[[ RECORDS FOR THE EXERCISE, beginning ]]

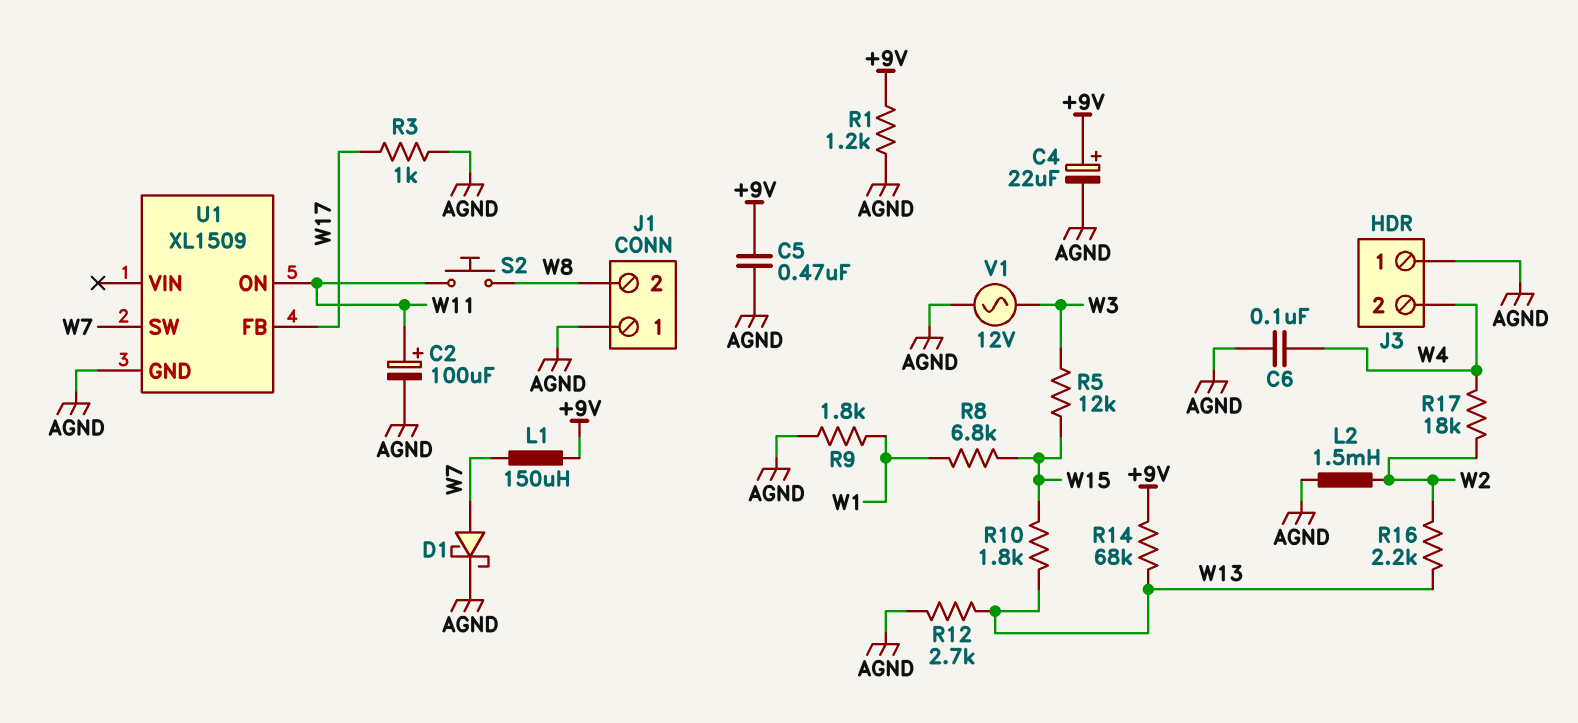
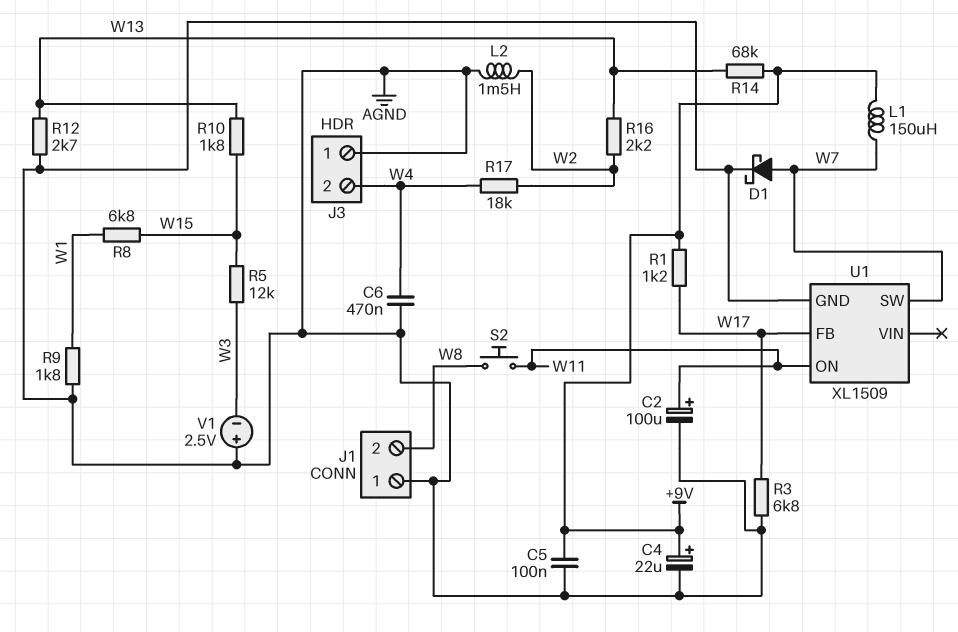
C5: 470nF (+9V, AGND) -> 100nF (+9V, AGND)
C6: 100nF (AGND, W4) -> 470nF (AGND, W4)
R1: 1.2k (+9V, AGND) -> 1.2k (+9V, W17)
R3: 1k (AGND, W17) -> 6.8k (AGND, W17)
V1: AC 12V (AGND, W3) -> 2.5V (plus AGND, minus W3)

[[ RECORDS FOR THE EXERCISE, end ]]

- INSTRUCTIONS TO FOLLOW
Starting at the line that contains "R3: 1k (AGND, W17) -> 6.8k (AGND, W17)", write out every line to the end of the entries, exactly as given.

- TASK ANSWER
R3: 1k (AGND, W17) -> 6.8k (AGND, W17)
V1: AC 12V (AGND, W3) -> 2.5V (plus AGND, minus W3)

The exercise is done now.